## [YOUR OBJECTIVE]
The answer must consist of every line from the data that holds "green".

===== DATA TO PROCESS =====

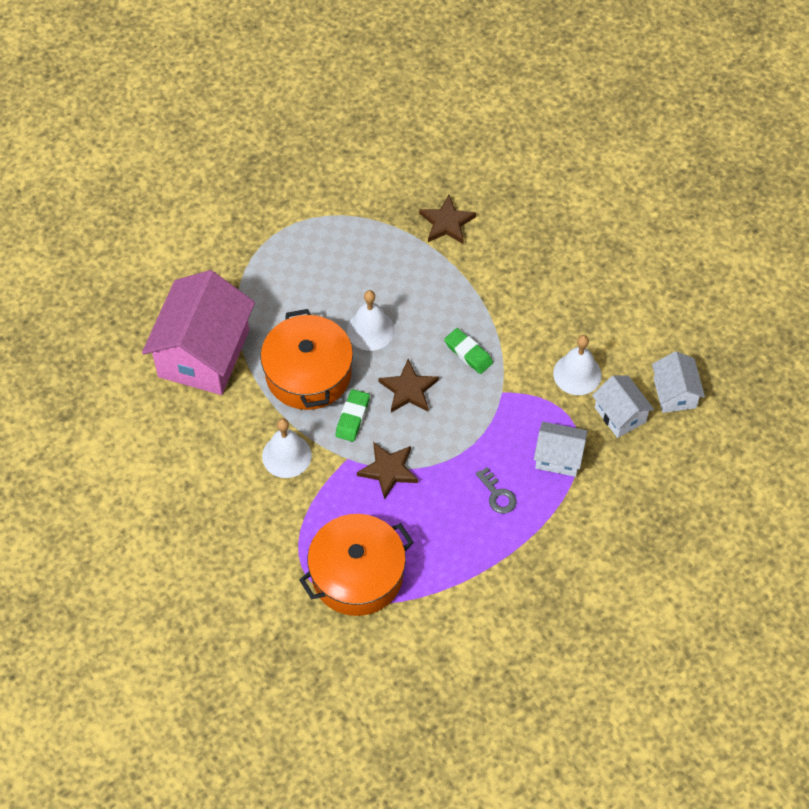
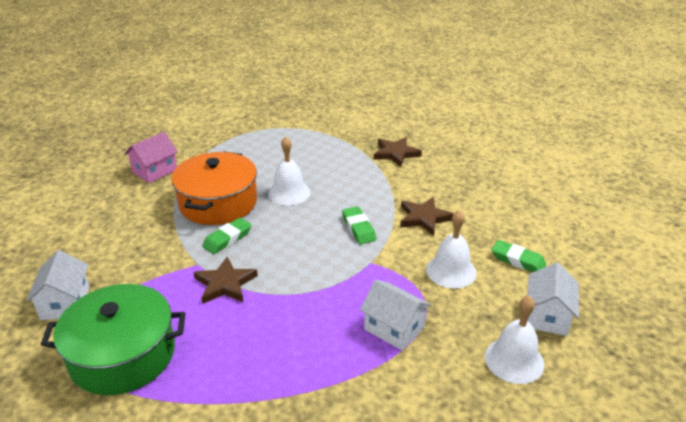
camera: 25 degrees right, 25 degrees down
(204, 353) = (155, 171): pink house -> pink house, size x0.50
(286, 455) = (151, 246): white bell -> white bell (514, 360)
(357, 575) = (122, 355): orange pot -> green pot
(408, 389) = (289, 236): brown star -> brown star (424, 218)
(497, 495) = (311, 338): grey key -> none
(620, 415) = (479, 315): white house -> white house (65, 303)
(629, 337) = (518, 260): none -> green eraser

=====
===== DATA TO PROCESS =====

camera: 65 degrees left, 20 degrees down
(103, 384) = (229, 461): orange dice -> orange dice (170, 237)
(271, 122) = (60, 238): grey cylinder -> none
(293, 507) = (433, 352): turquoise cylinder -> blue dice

=====
===== DATA TO PROCESS =====

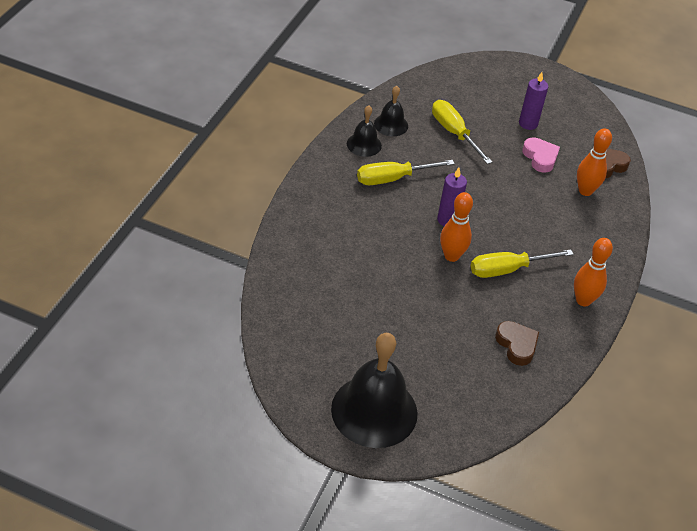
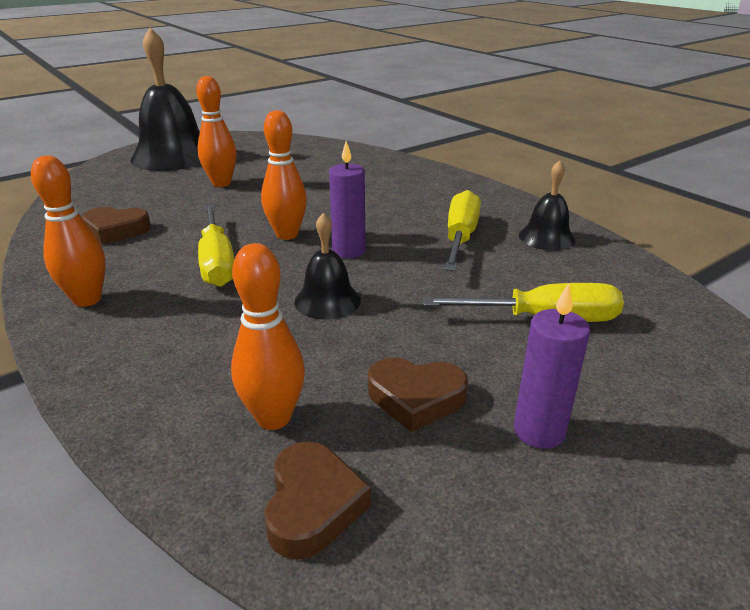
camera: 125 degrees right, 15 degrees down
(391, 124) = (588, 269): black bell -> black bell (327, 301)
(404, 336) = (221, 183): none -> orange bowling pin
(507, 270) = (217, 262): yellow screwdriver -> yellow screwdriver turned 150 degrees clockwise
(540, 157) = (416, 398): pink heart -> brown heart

=====

## [RESPONSE]
(357, 575) = (122, 355): orange pot -> green pot
(629, 337) = (518, 260): none -> green eraser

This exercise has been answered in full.